EXERCISE DATA START

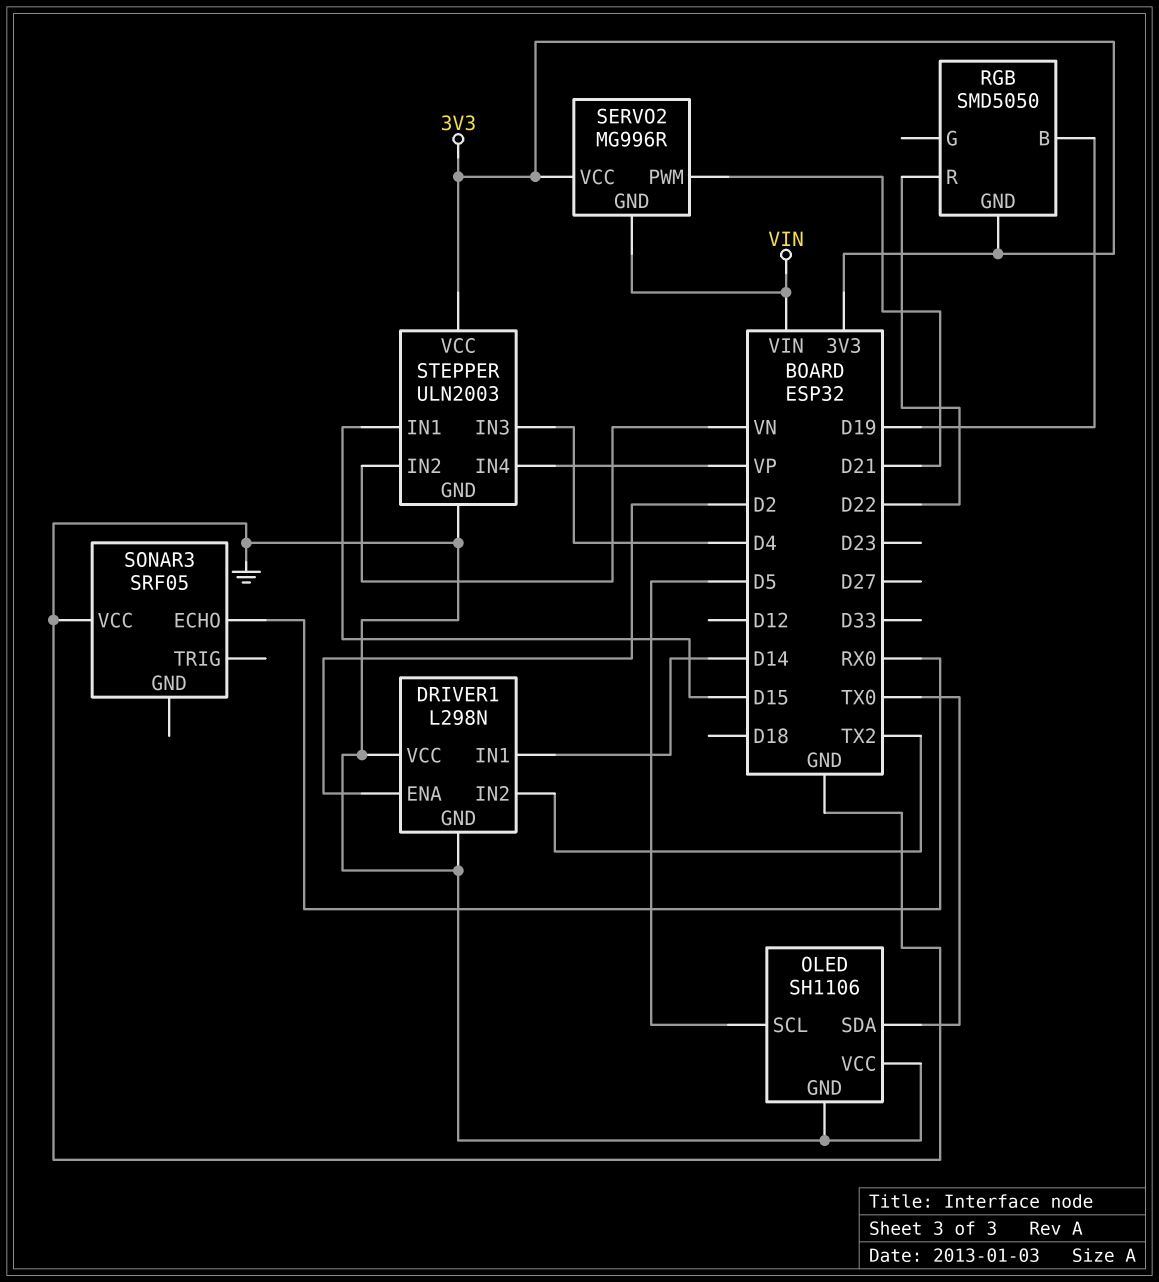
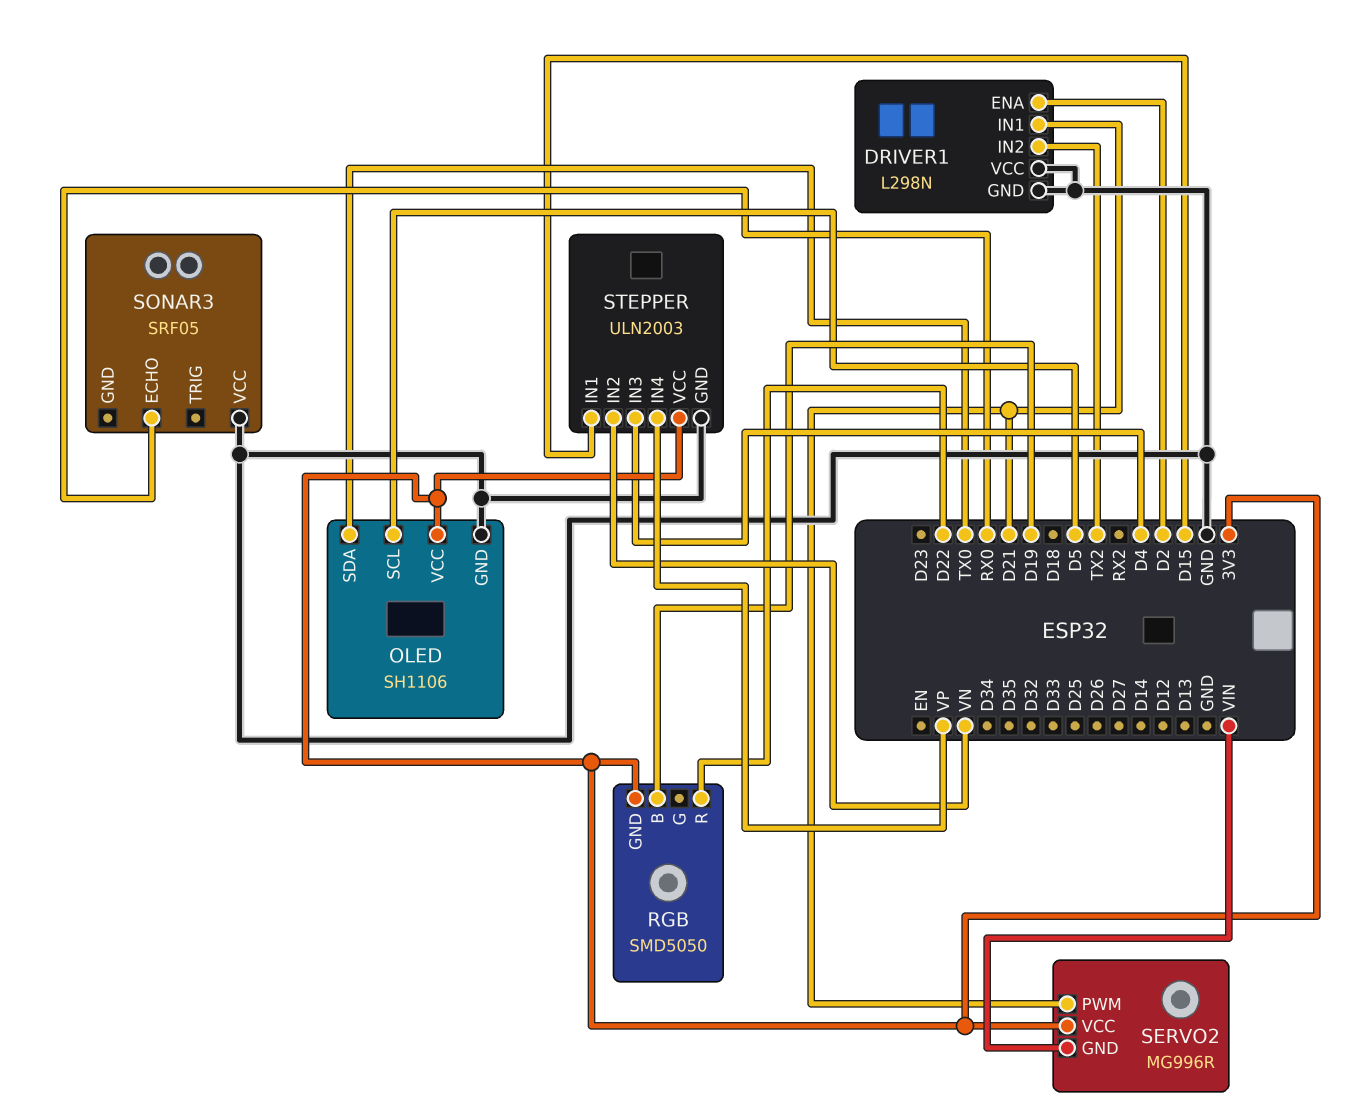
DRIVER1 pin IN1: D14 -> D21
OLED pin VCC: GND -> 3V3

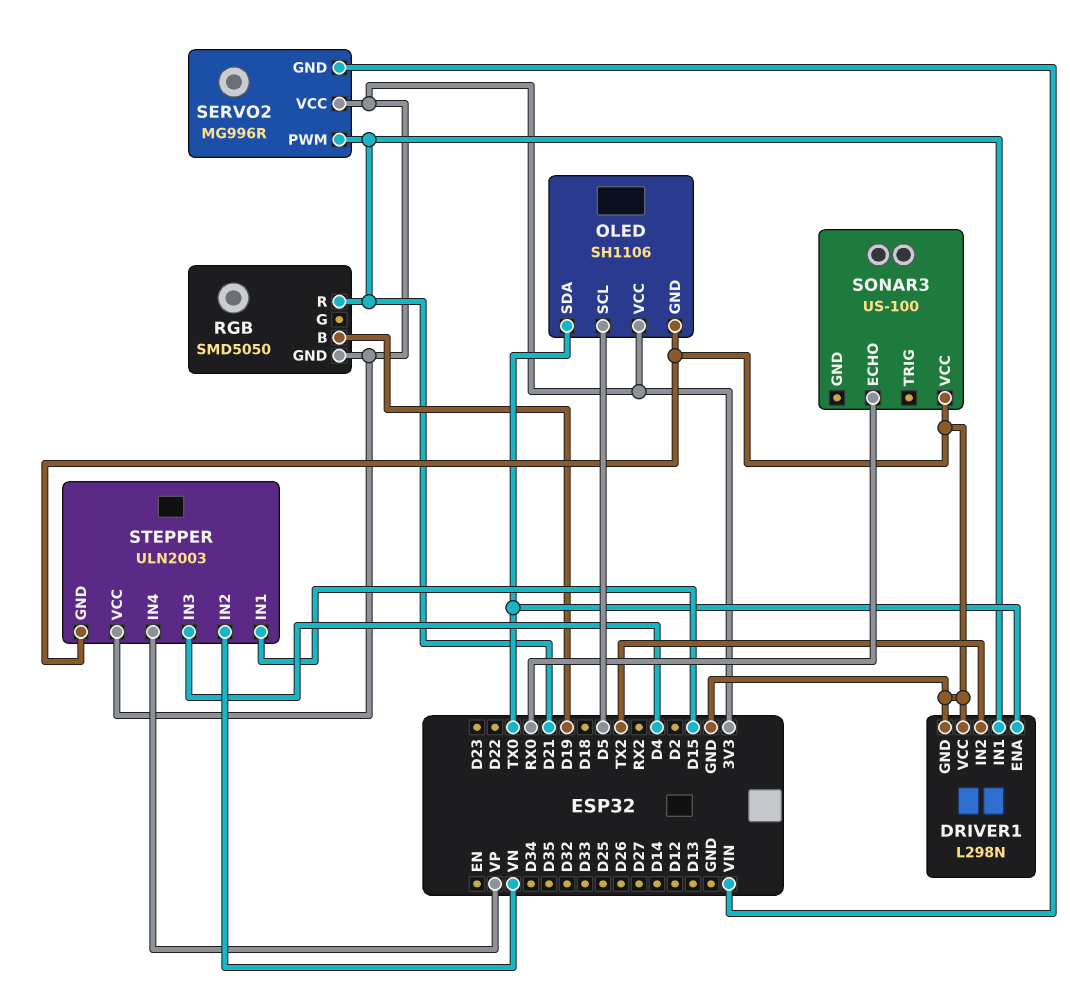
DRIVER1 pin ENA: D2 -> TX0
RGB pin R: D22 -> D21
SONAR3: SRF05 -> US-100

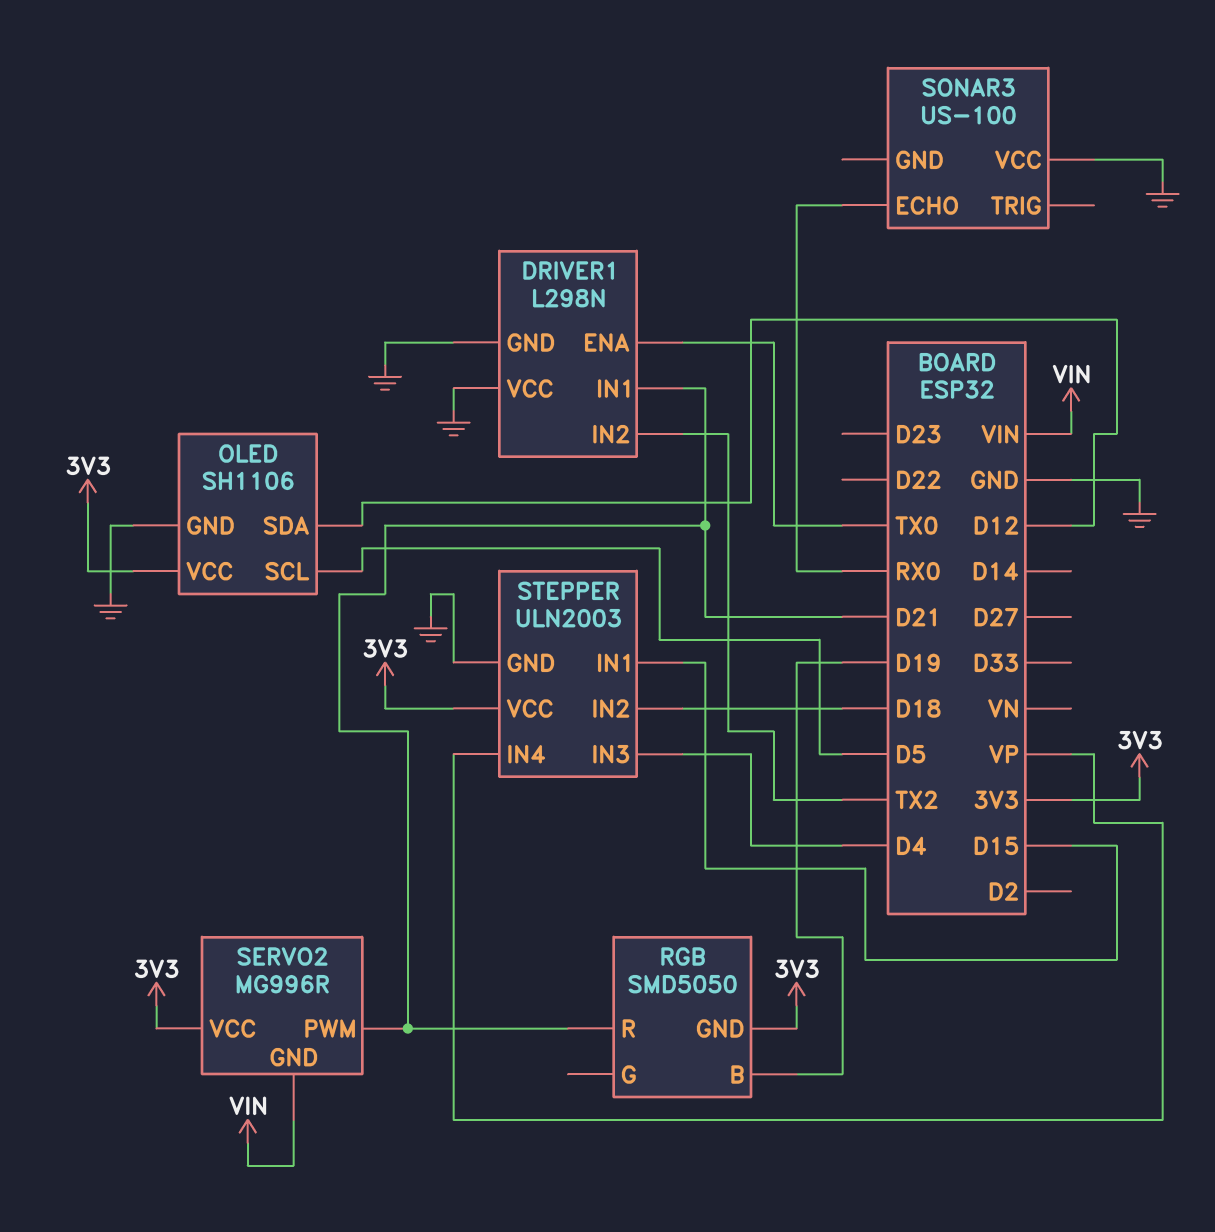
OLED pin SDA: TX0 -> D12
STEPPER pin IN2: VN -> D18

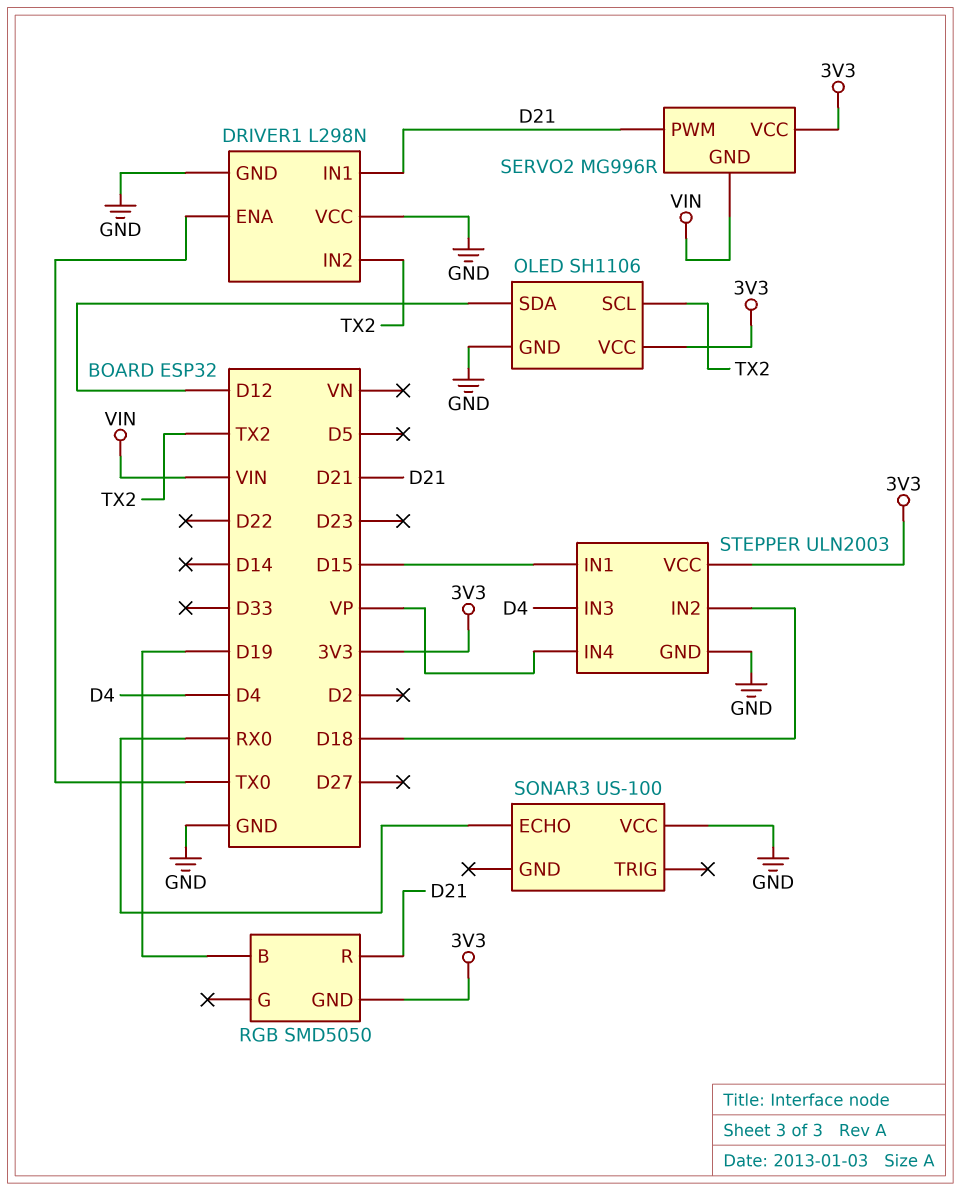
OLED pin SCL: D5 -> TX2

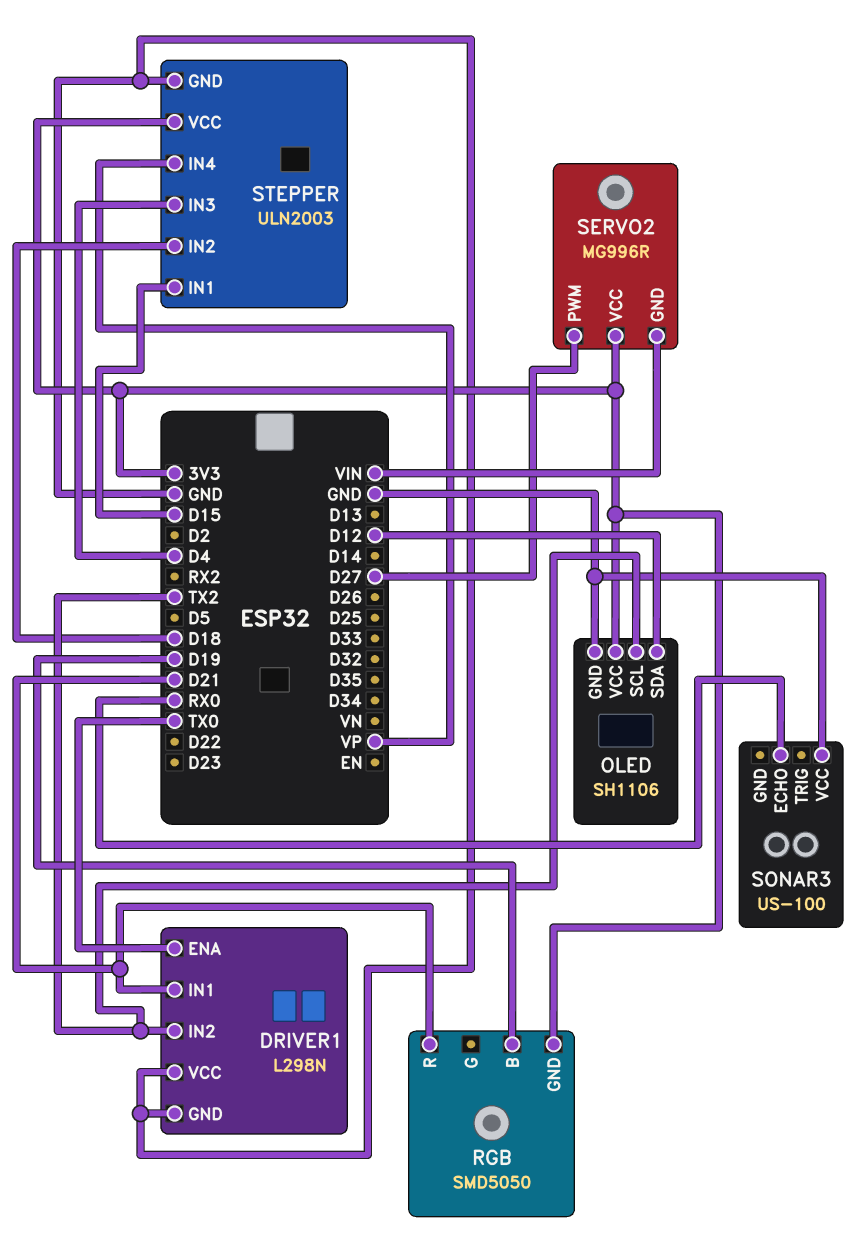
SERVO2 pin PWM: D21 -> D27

EXERCISE DATA END
EXERCISE DATA START

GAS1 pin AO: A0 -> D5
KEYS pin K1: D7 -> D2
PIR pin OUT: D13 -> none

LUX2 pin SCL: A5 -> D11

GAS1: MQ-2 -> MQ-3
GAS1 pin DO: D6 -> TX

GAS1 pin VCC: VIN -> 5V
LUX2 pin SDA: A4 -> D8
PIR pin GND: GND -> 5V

EXERCISE DATA END

* **WHAT IS NEEDED**: Scan the records above for the string "OLED", then report every line that contains it.

* **SOLUTION**:
OLED pin VCC: GND -> 3V3
OLED pin SDA: TX0 -> D12
OLED pin SCL: D5 -> TX2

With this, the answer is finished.